Work instructions:
When you reach the line containing "The ball/green at 655,206 disappeared." in the records below, start copying exactly, and stop once you have copied the line containing "The box/blue moved from 259,184 to 322,178.".

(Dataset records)
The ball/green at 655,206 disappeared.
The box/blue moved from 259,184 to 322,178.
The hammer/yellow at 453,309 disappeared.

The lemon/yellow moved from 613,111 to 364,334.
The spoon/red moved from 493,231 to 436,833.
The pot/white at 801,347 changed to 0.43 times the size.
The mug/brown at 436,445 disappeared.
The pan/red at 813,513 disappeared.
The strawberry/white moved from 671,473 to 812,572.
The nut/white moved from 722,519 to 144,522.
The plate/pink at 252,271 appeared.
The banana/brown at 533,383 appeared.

* * *

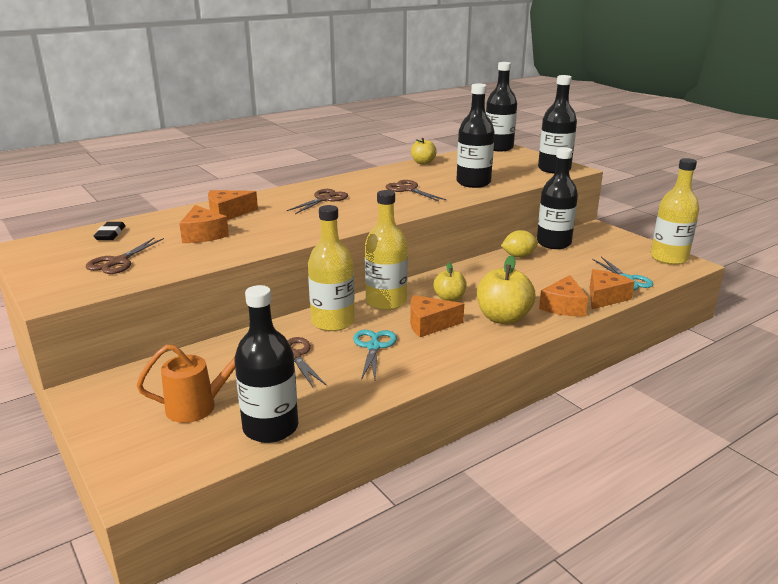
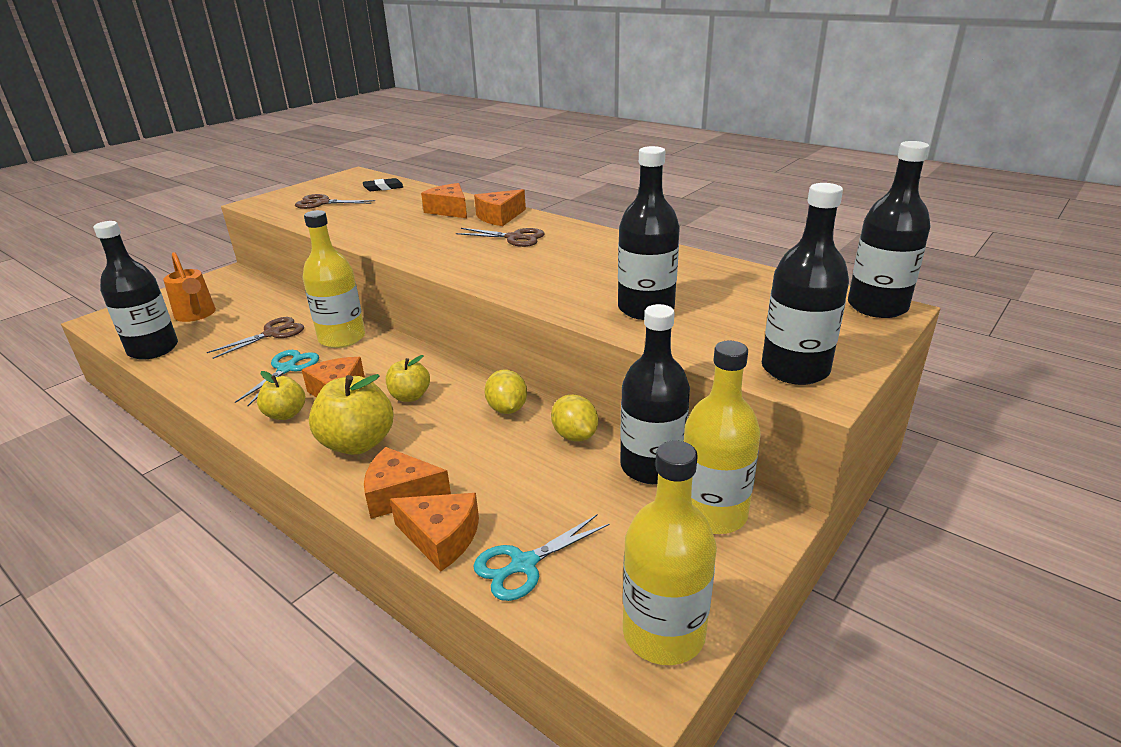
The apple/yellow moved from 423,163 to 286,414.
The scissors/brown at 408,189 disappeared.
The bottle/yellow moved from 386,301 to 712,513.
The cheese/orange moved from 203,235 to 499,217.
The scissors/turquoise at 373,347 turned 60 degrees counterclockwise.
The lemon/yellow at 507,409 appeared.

Response to this task:
The ball/green at 655,206 disappeared.
The box/blue moved from 259,184 to 322,178.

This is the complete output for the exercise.